A word-for-word copy of the listing is required, and it must contain no pictures.

Information supplied -
#####

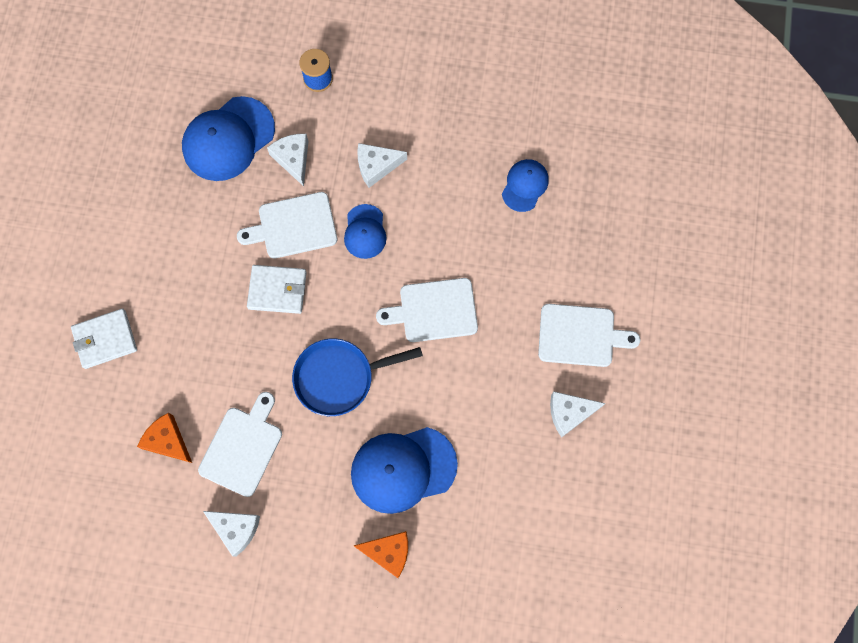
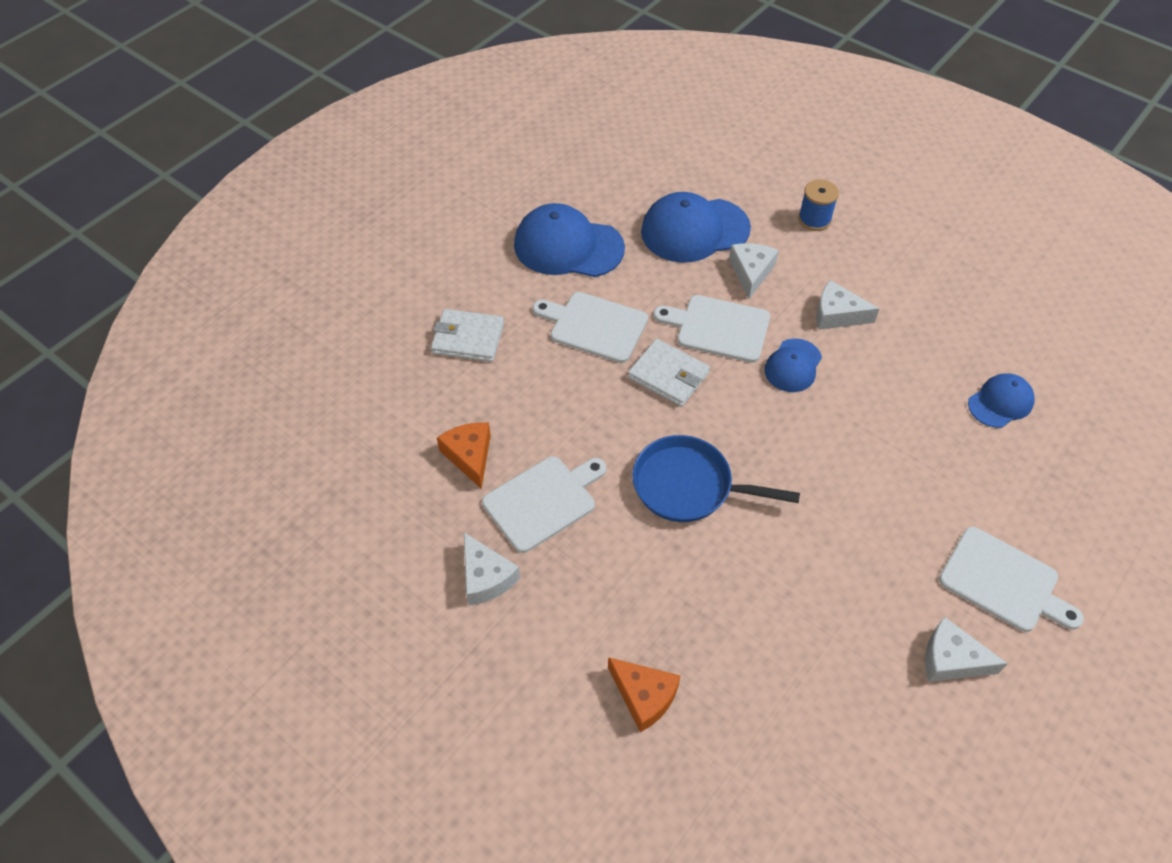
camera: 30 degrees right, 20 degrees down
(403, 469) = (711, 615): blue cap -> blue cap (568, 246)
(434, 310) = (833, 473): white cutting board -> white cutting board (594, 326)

#####

Solution to this problem -
camera: 30 degrees right, 20 degrees down
(403, 469) = (711, 615): blue cap -> blue cap (568, 246)
(434, 310) = (833, 473): white cutting board -> white cutting board (594, 326)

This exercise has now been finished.